Please repeat only the lines below starting at the line that holds "431 to 108 194" and ending at the line that holds "105 degrees clockwise", exactly, with both of those lines included and every picture omitted.

╭─ Records for processing

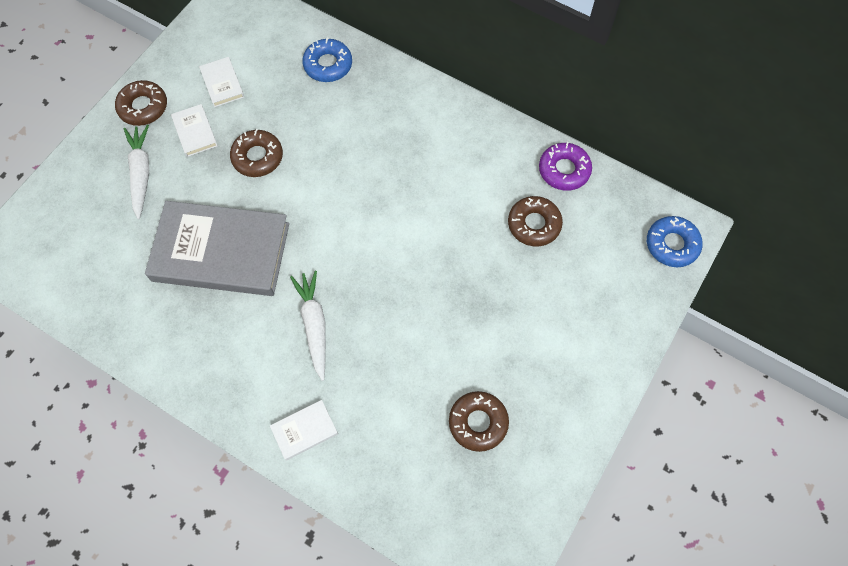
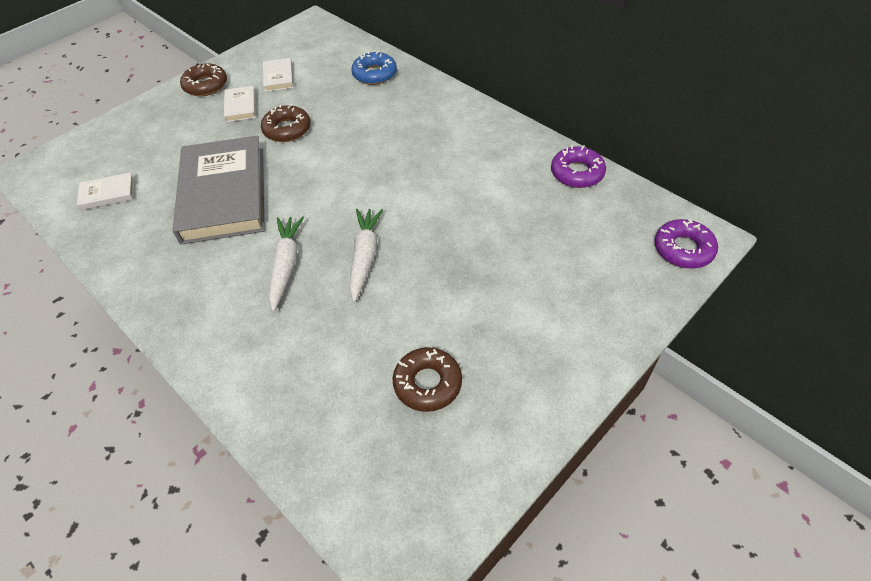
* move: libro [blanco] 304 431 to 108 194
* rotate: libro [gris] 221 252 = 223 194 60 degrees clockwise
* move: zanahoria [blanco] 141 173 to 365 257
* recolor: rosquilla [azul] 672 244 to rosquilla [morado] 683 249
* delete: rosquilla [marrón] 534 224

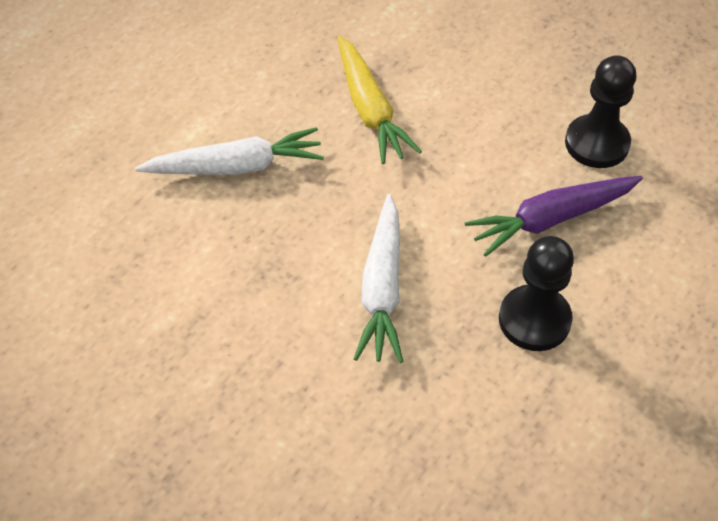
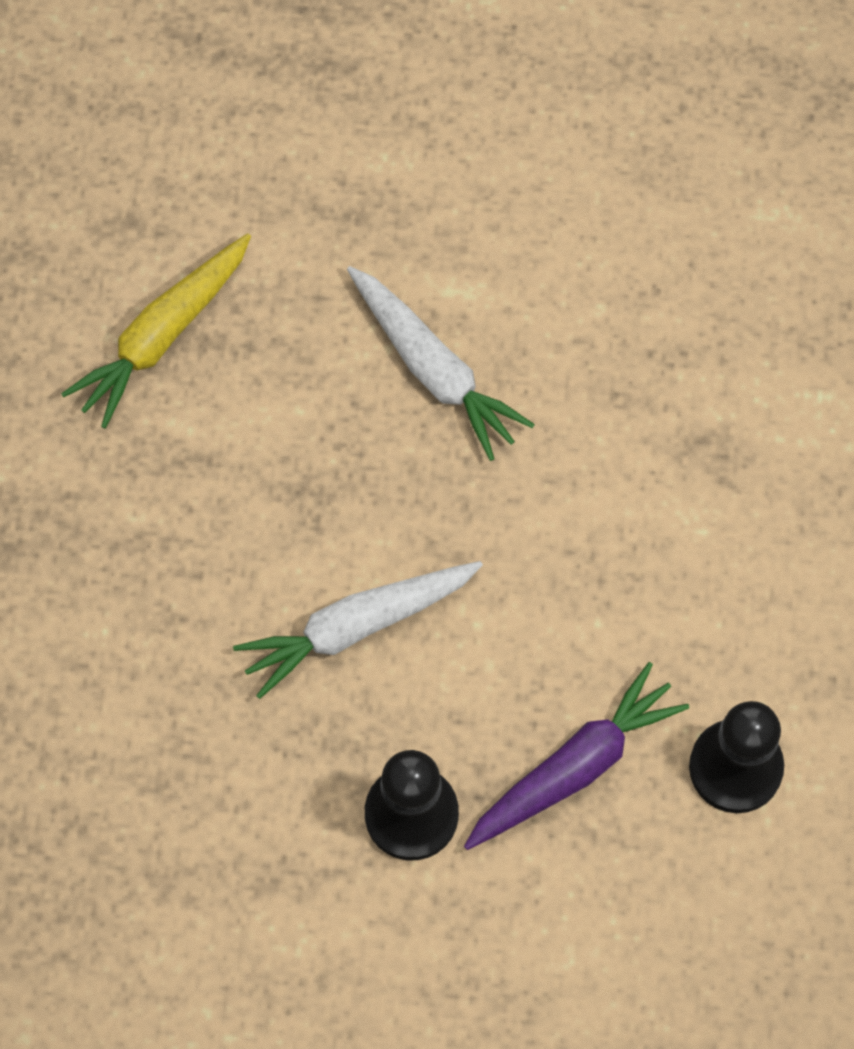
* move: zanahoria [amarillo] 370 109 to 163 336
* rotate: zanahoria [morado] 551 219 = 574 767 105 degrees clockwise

╰─
╭─ Records for processing

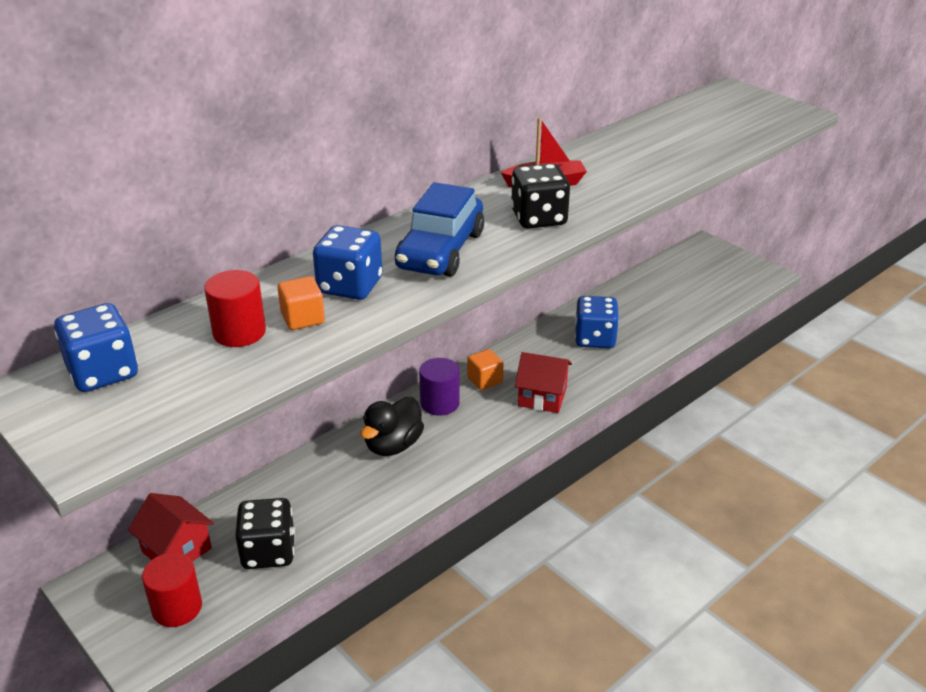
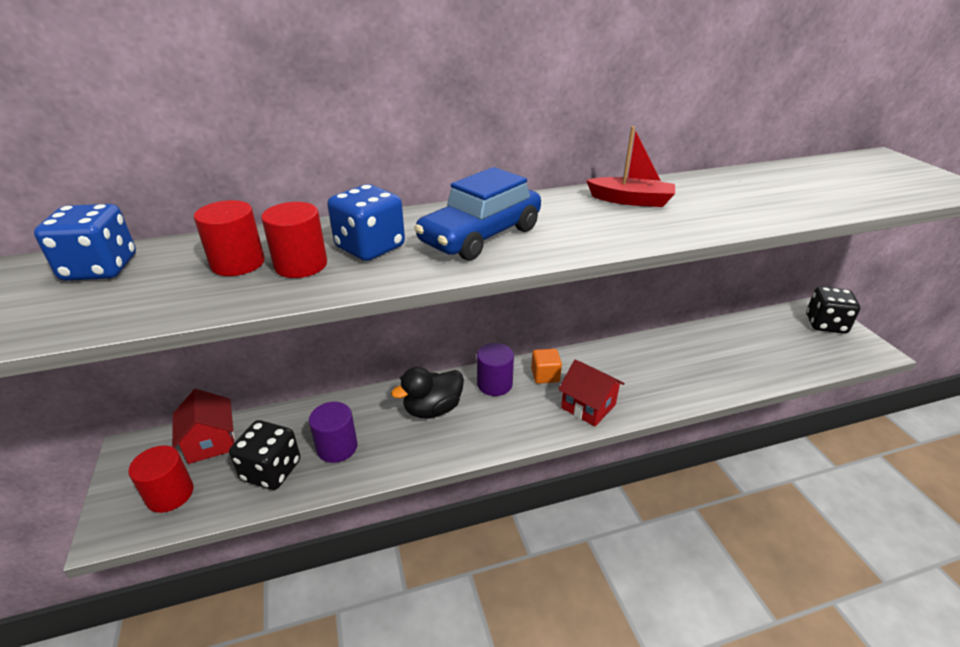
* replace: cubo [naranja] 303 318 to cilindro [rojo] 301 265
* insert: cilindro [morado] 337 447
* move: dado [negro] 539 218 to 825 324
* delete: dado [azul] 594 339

╰─

Task output »
* move: libro [blanco] 304 431 to 108 194
* rotate: libro [gris] 221 252 = 223 194 60 degrees clockwise
* move: zanahoria [blanco] 141 173 to 365 257
* recolor: rosquilla [azul] 672 244 to rosquilla [morado] 683 249
* delete: rosquilla [marrón] 534 224

* move: zanahoria [amarillo] 370 109 to 163 336
* rotate: zanahoria [morado] 551 219 = 574 767 105 degrees clockwise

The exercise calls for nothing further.